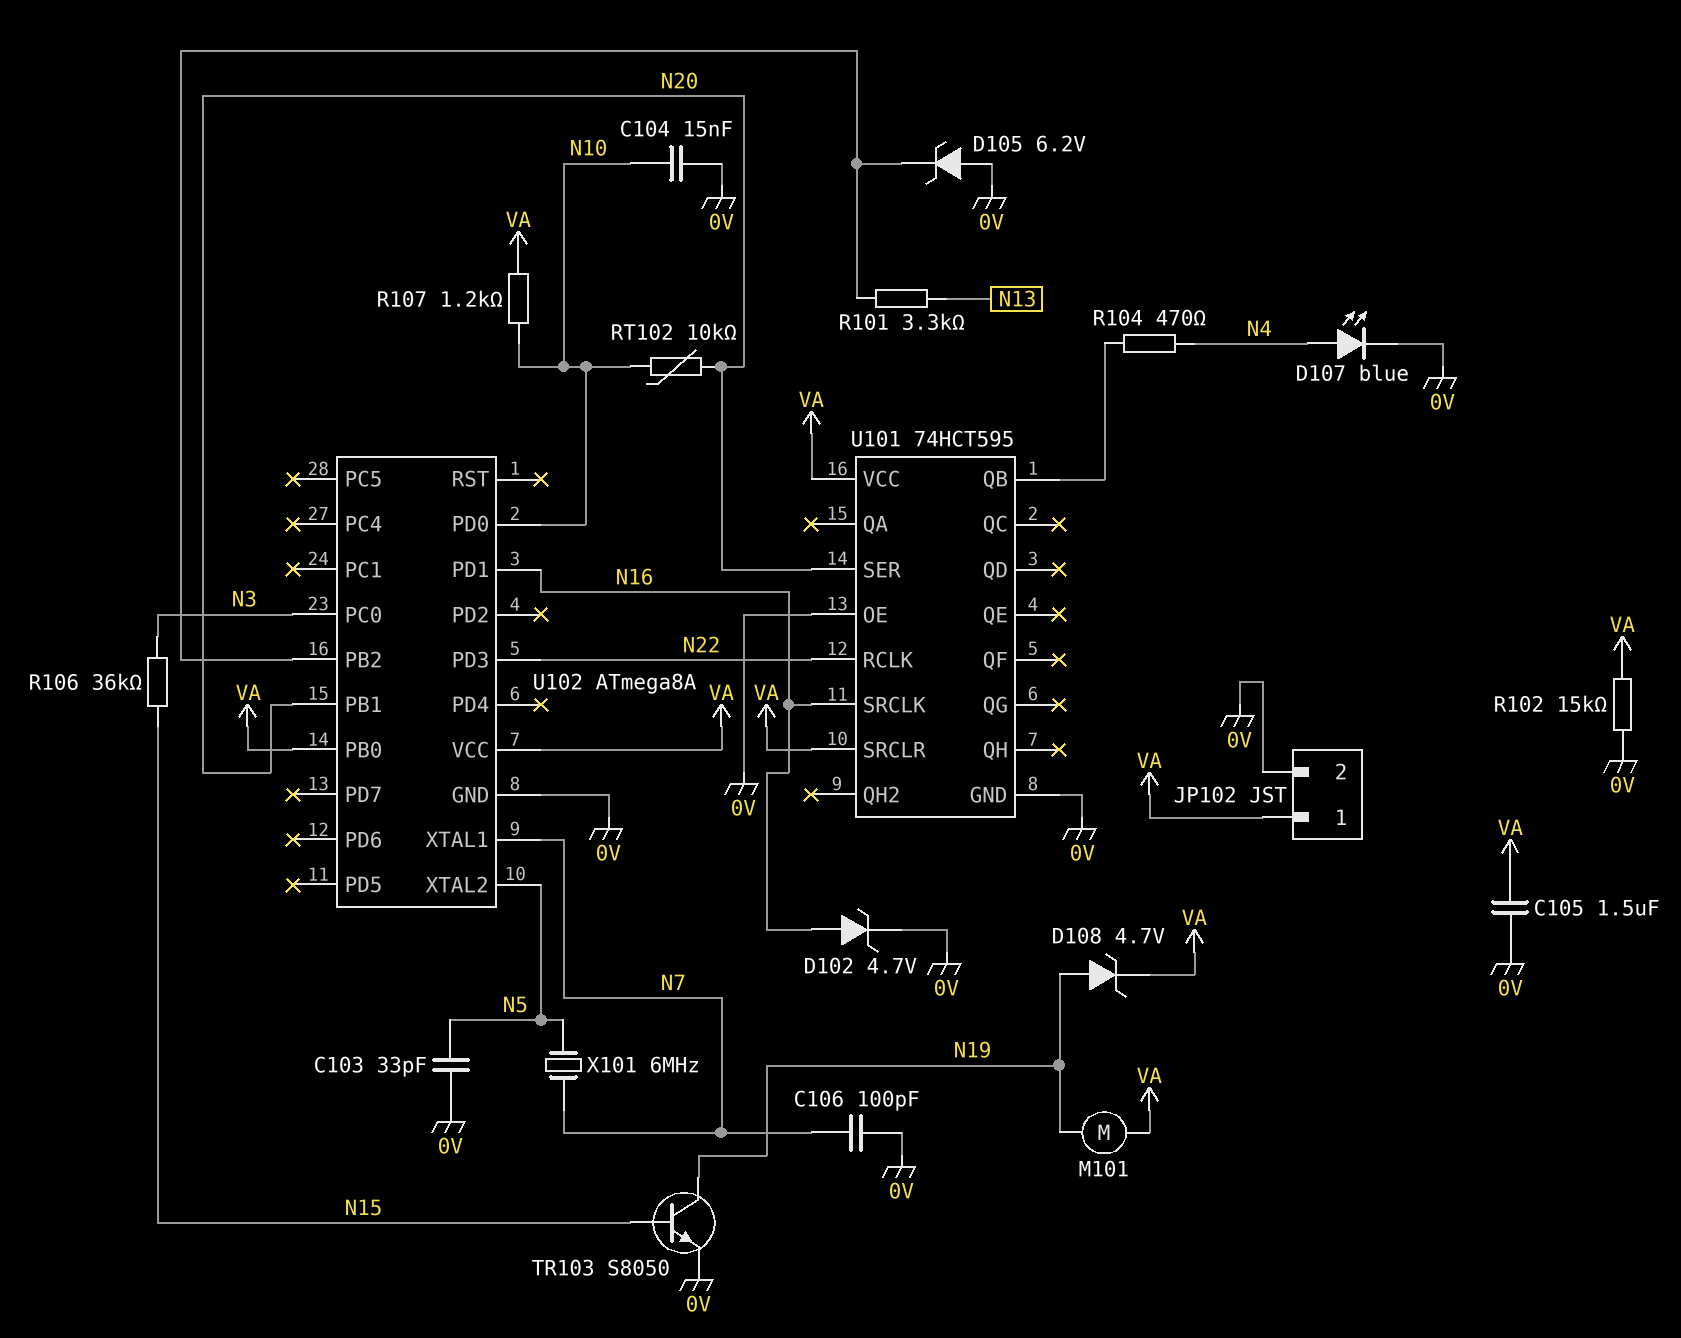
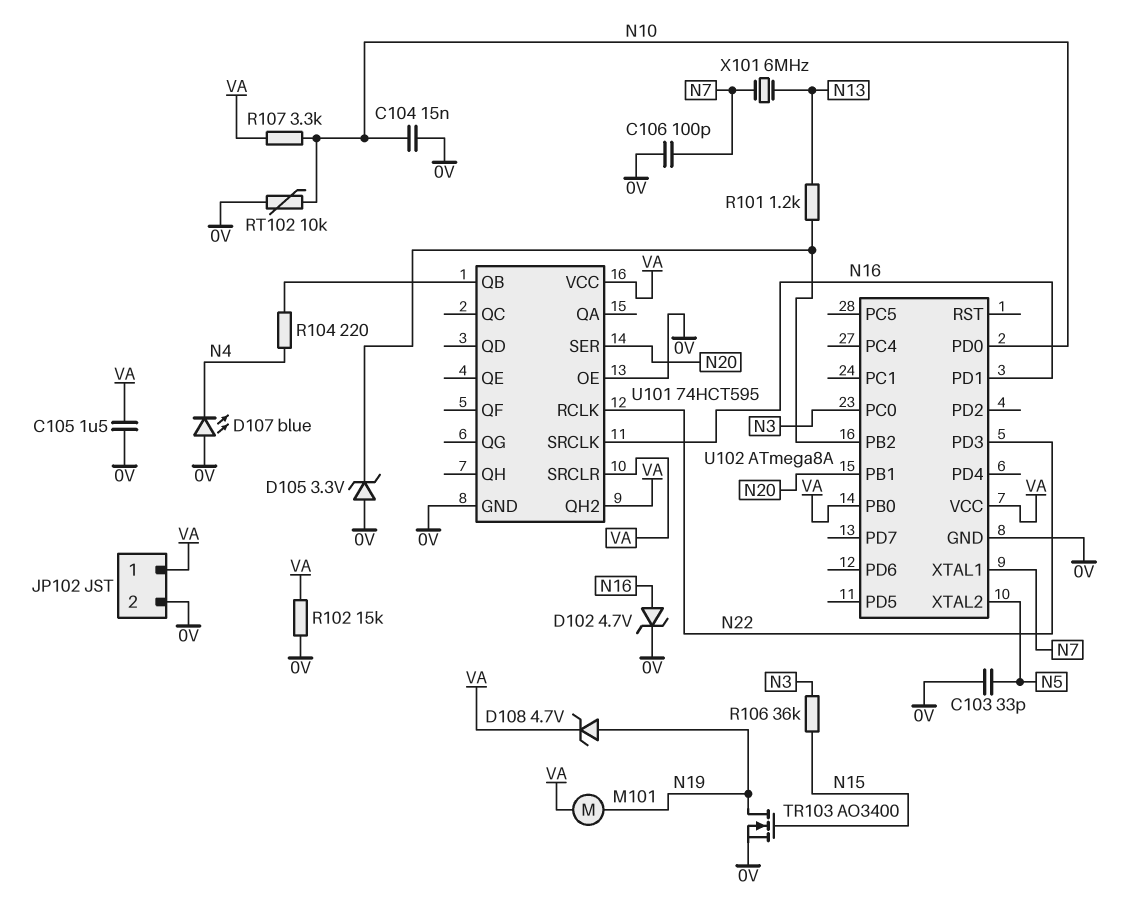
D105: zener 6.2V (A 0V, K U102/PB2) -> zener 3.3V (A 0V, K U102/PB2)
D107: LED blue (A N4, K 0V) -> LED blue (A 0V, K N4)
R101: 3.3k (N13, U102/PB2) -> 1.2k (N13, U102/PB2)
R104: 470 (N4, U101/QB) -> 220 (N4, U101/QB)
R107: 1.2k (N10, VA) -> 3.3k (N10, VA)
RT102: 10k (N10, N20) -> 10k (0V, N10)
TR103: NPN S8050 (B N15, C N19, E 0V) -> NMOS AO3400 (G N15, D N19, S 0V)
U101 pin QH2: none -> VA
X101: 6MHz (N5, N7) -> 6MHz (N7, N13)

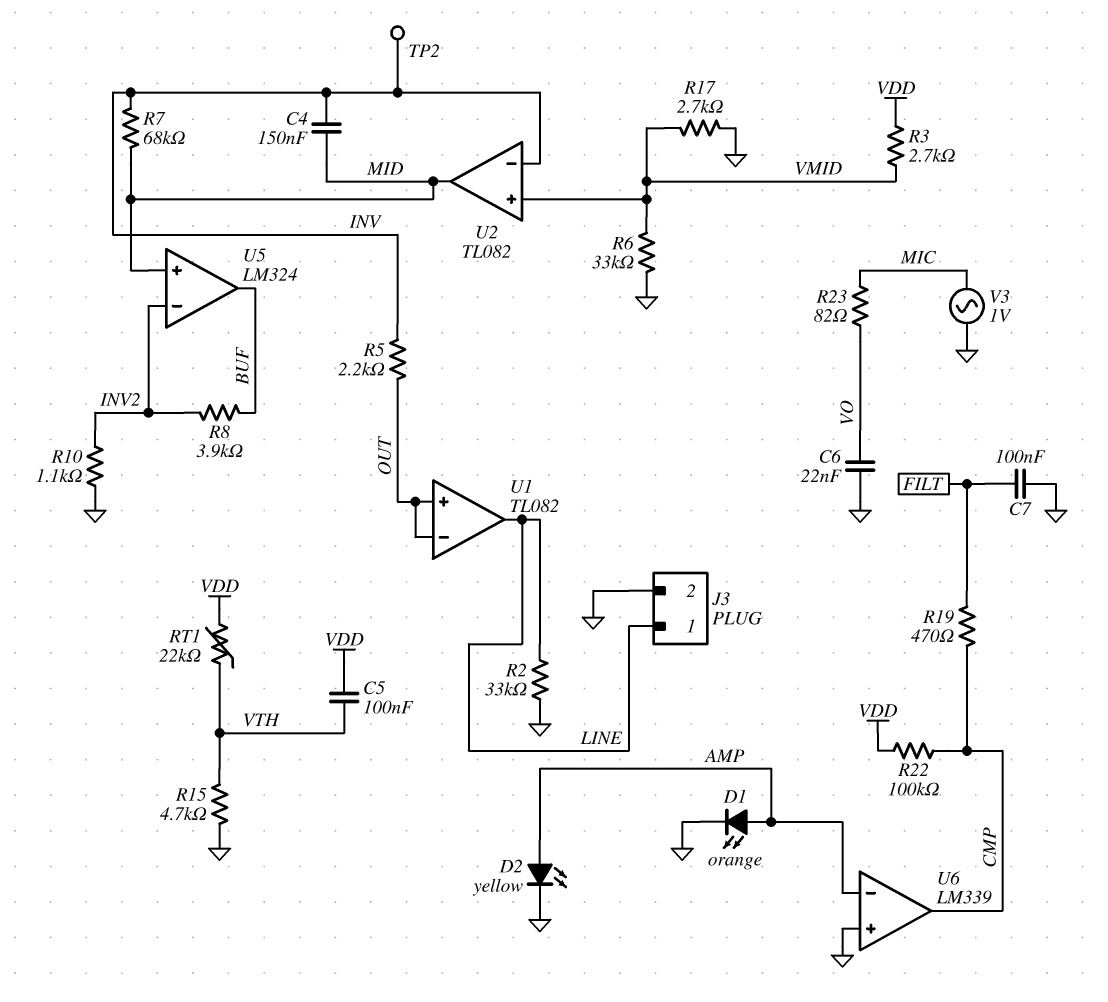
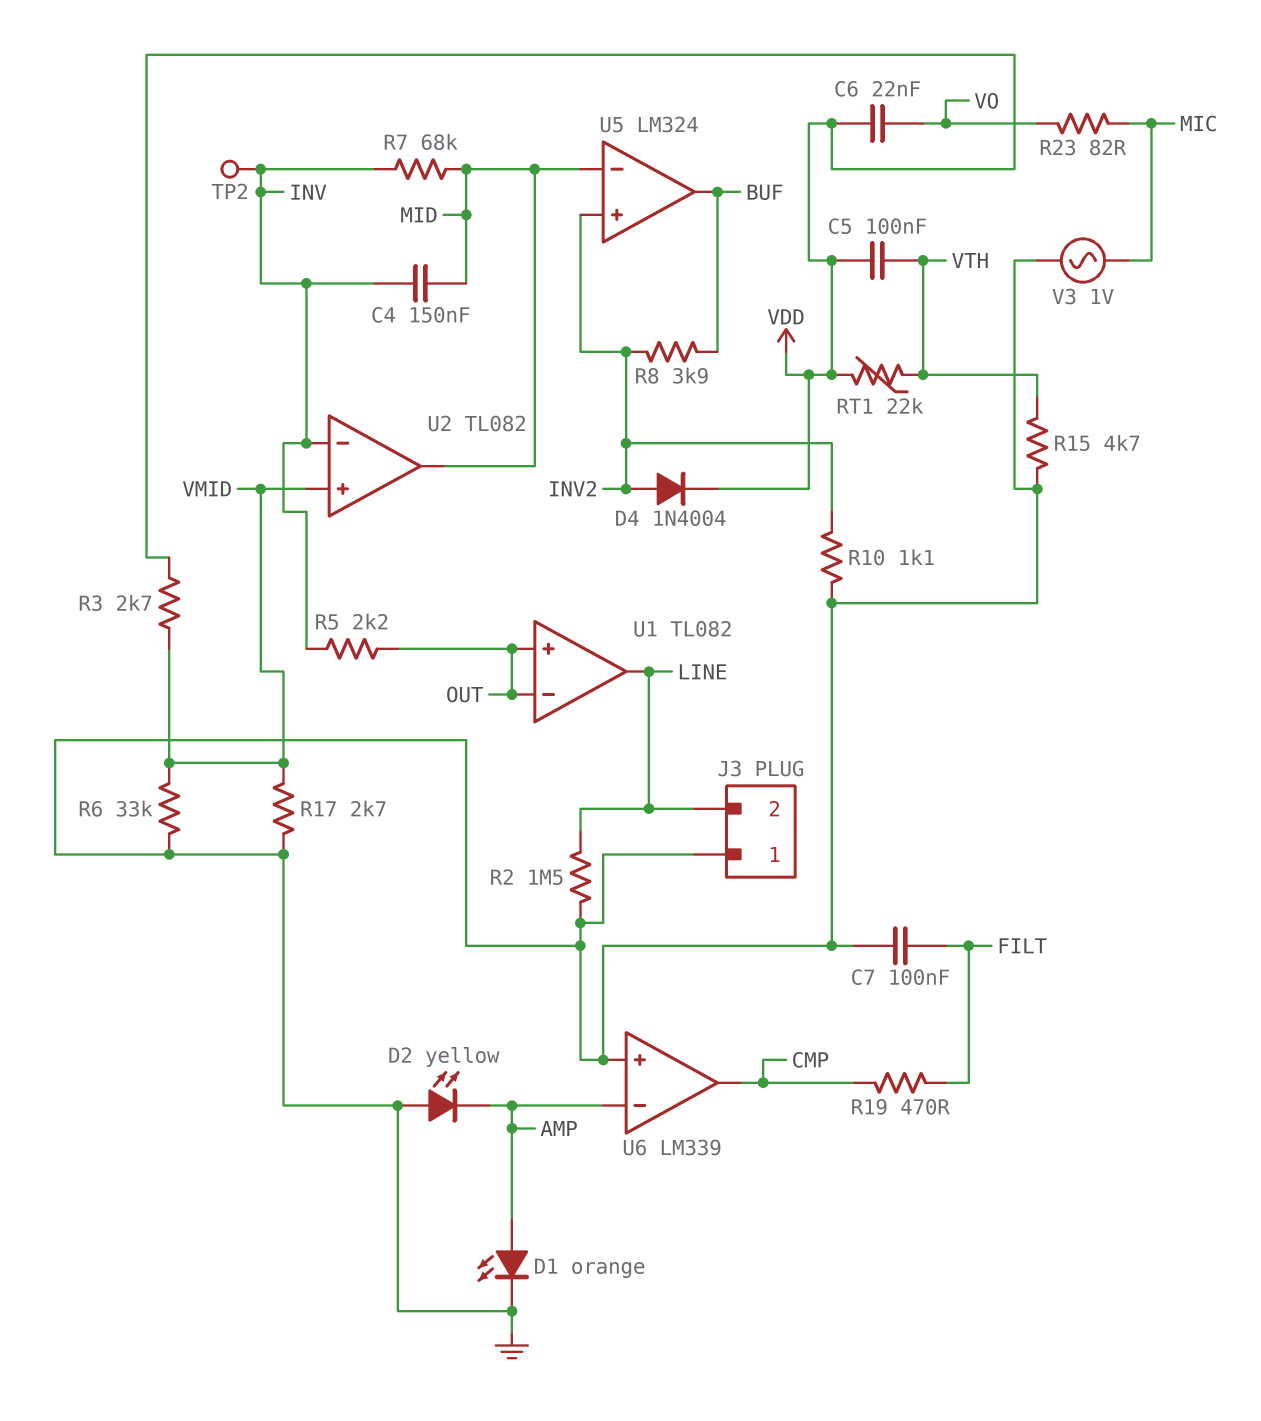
C6: 22nF (GND, VO) -> 22nF (VDD, VO)
D2: LED yellow (A AMP, K GND) -> LED yellow (A GND, K AMP)
D4: none -> diode 1N4004 (A INV2, K VDD)
J3 pin 1: LINE -> GND
J3 pin 2: GND -> LINE
R2: 33k (GND, LINE) -> 1.5M (GND, LINE)
R22: 100k (CMP, VDD) -> none
U5 pin in+: MID -> INV2
U5 pin in-: INV2 -> MID

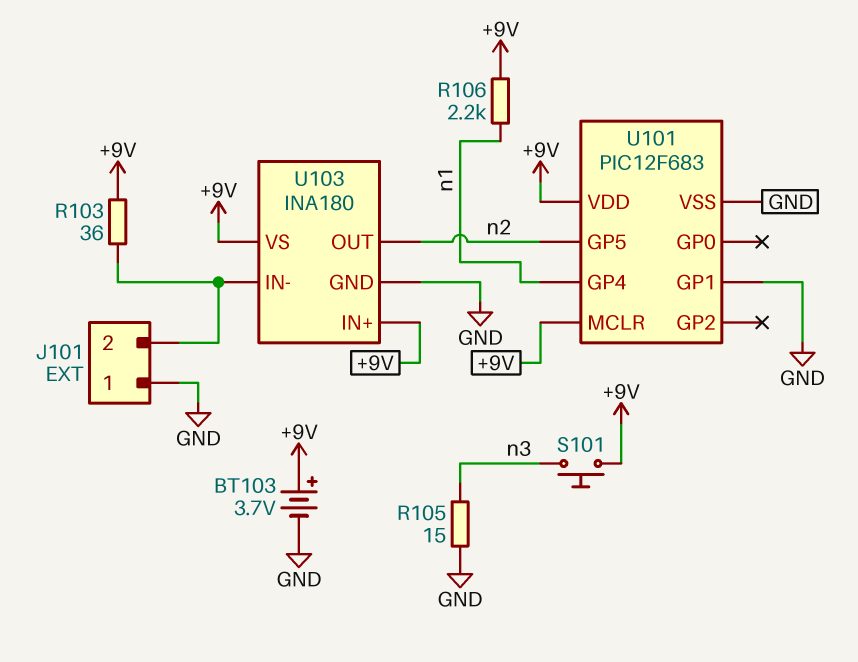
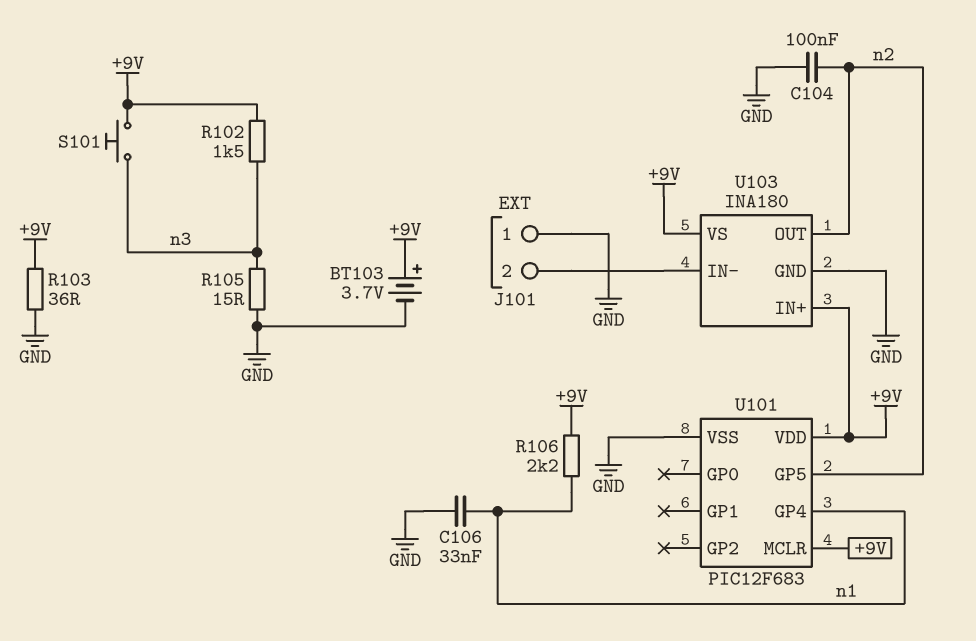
C104: none -> 100nF (GND, n2)
C106: none -> 33nF (GND, n1)
R102: none -> 1.5k (+9V, n3)
R103: 36 (+9V, J101/2) -> 36 (+9V, GND)
U101 pin GP1: GND -> none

┄┄┄┄┄┄

Exercise objective: Your task is to repeat only the lines from the line containing "U5 pin in+: MID -> INV2" through the final line of the material, inclusive; do not include pictures.

Response box:
U5 pin in+: MID -> INV2
U5 pin in-: INV2 -> MID

C104: none -> 100nF (GND, n2)
C106: none -> 33nF (GND, n1)
R102: none -> 1.5k (+9V, n3)
R103: 36 (+9V, J101/2) -> 36 (+9V, GND)
U101 pin GP1: GND -> none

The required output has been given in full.